→ **Activity**: Return all of the data that follows precisely, leaving every image out.

***** Task input *****

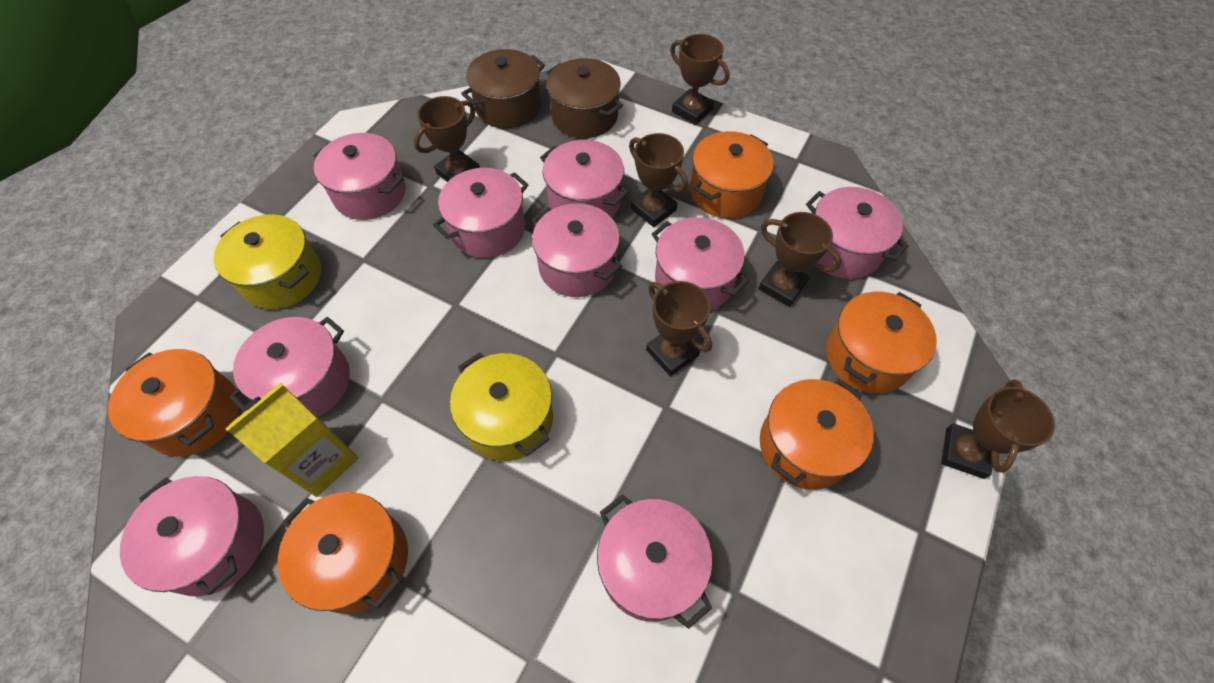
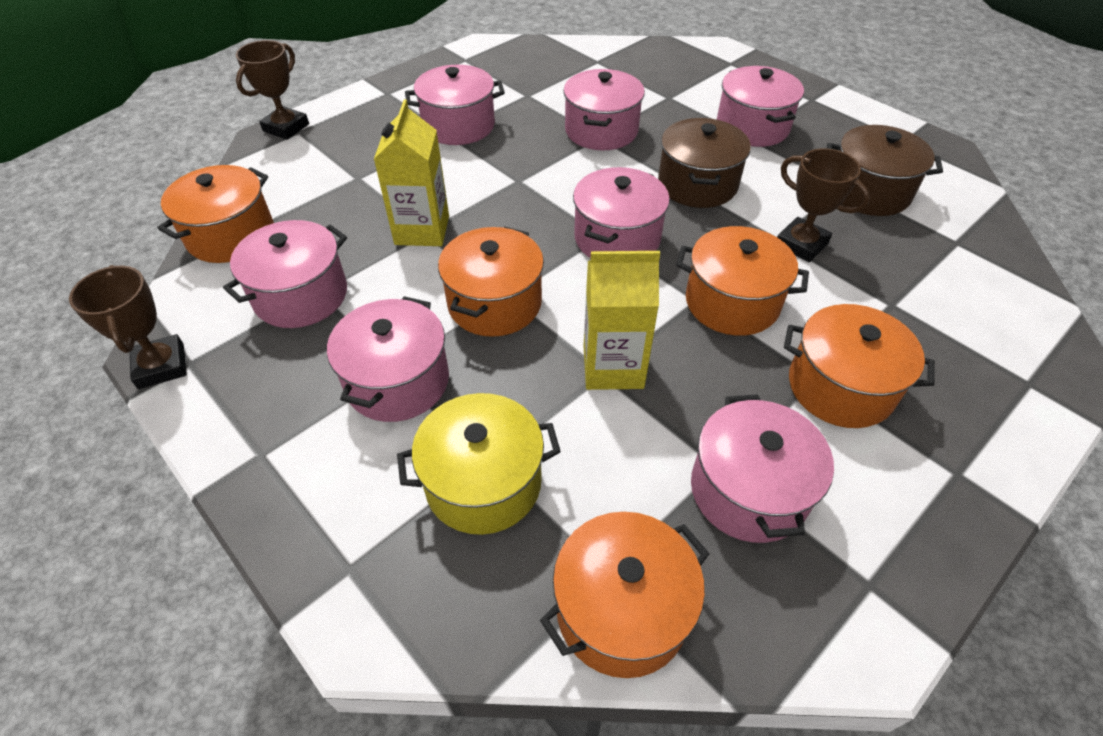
brown trophy: 6 -> 3
pink pot: 9 -> 7
yellow carton: 1 -> 2
yellow pot: 2 -> 1

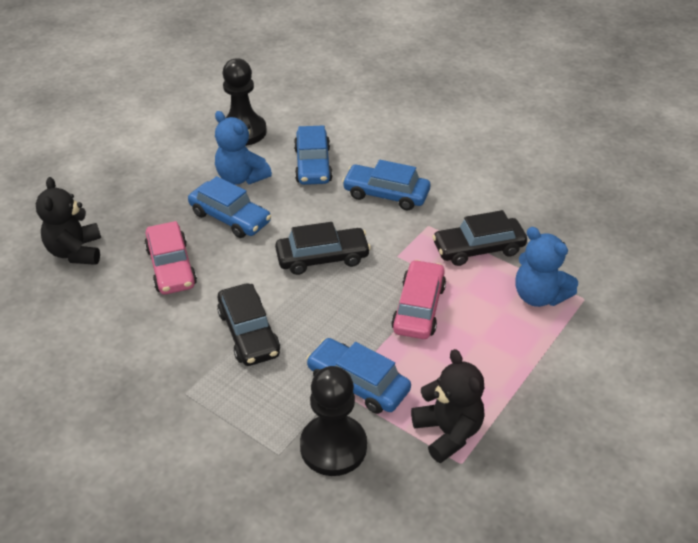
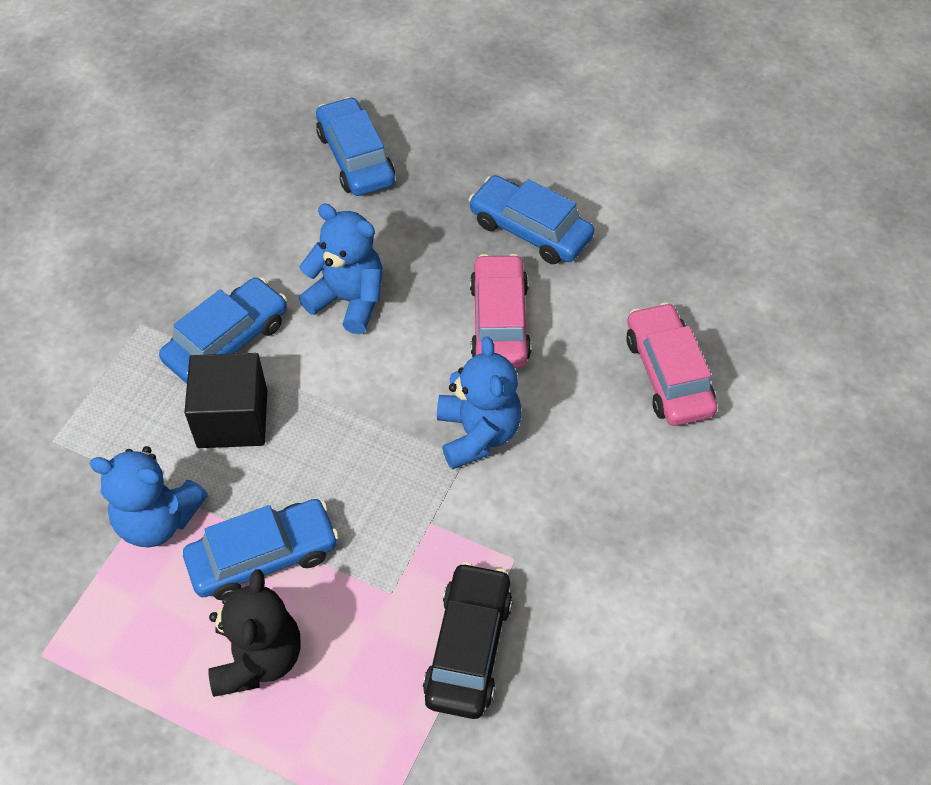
black car: 3 -> 1
black cube: 0 -> 1
black pawn: 2 -> 0
black teddy bear: 2 -> 1
blue teddy bear: 2 -> 3

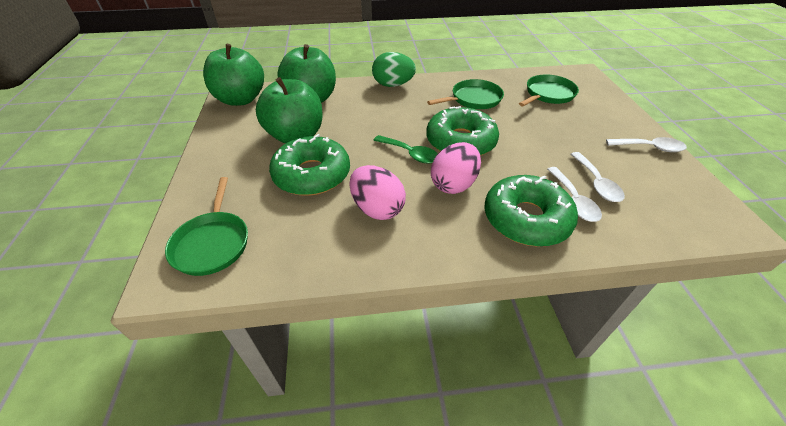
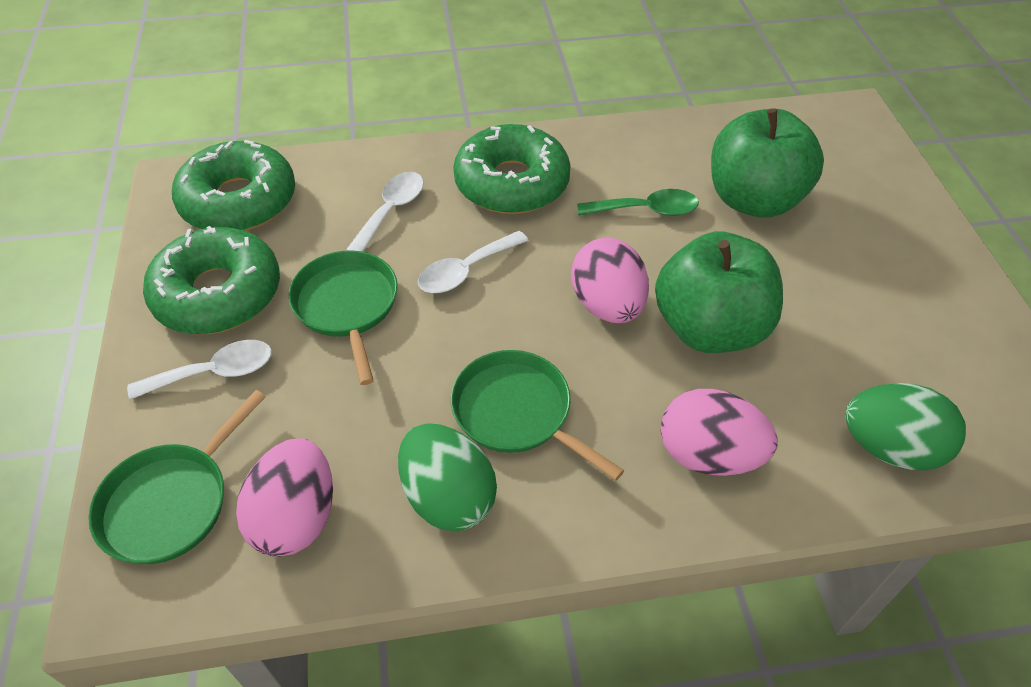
green apple: 3 -> 2
green egg: 1 -> 2
pink egg: 2 -> 3

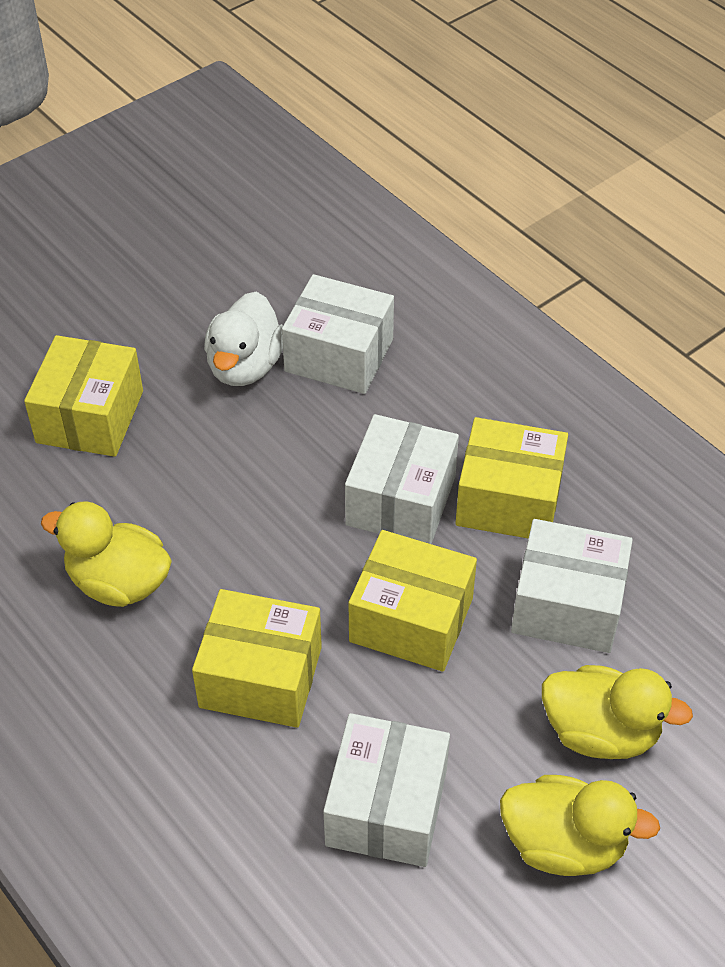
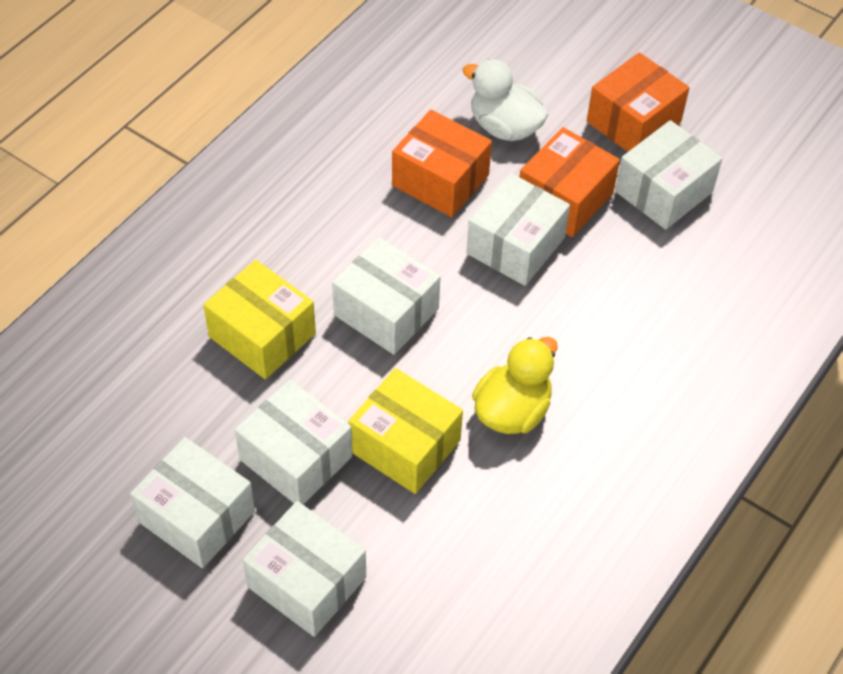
orange box: 0 -> 3
white box: 4 -> 6
yellow box: 4 -> 2
yellow duck: 3 -> 1

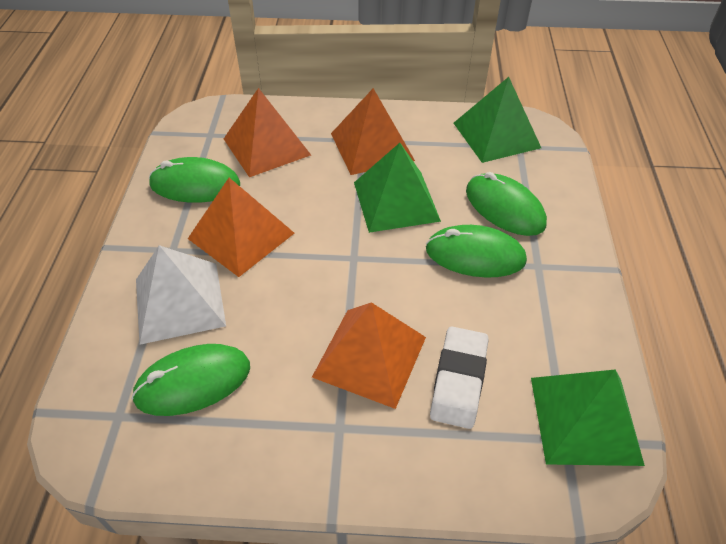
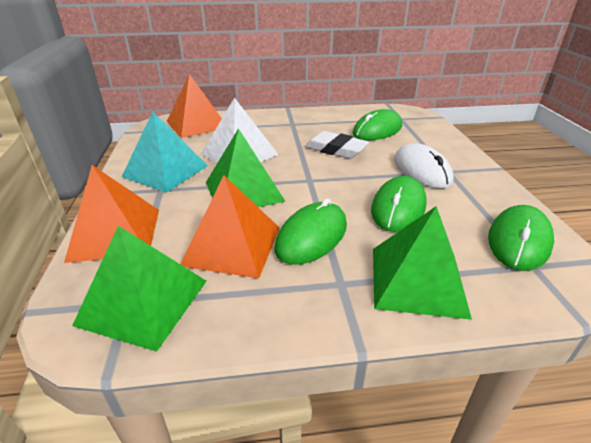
orange pyramid: 4 -> 3
turquoise pyramid: 0 -> 1
white mouse: 0 -> 1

*****

→ **Result below**:
brown trophy: 6 -> 3
pink pot: 9 -> 7
yellow carton: 1 -> 2
yellow pot: 2 -> 1

black car: 3 -> 1
black cube: 0 -> 1
black pawn: 2 -> 0
black teddy bear: 2 -> 1
blue teddy bear: 2 -> 3

green apple: 3 -> 2
green egg: 1 -> 2
pink egg: 2 -> 3

orange box: 0 -> 3
white box: 4 -> 6
yellow box: 4 -> 2
yellow duck: 3 -> 1

orange pyramid: 4 -> 3
turquoise pyramid: 0 -> 1
white mouse: 0 -> 1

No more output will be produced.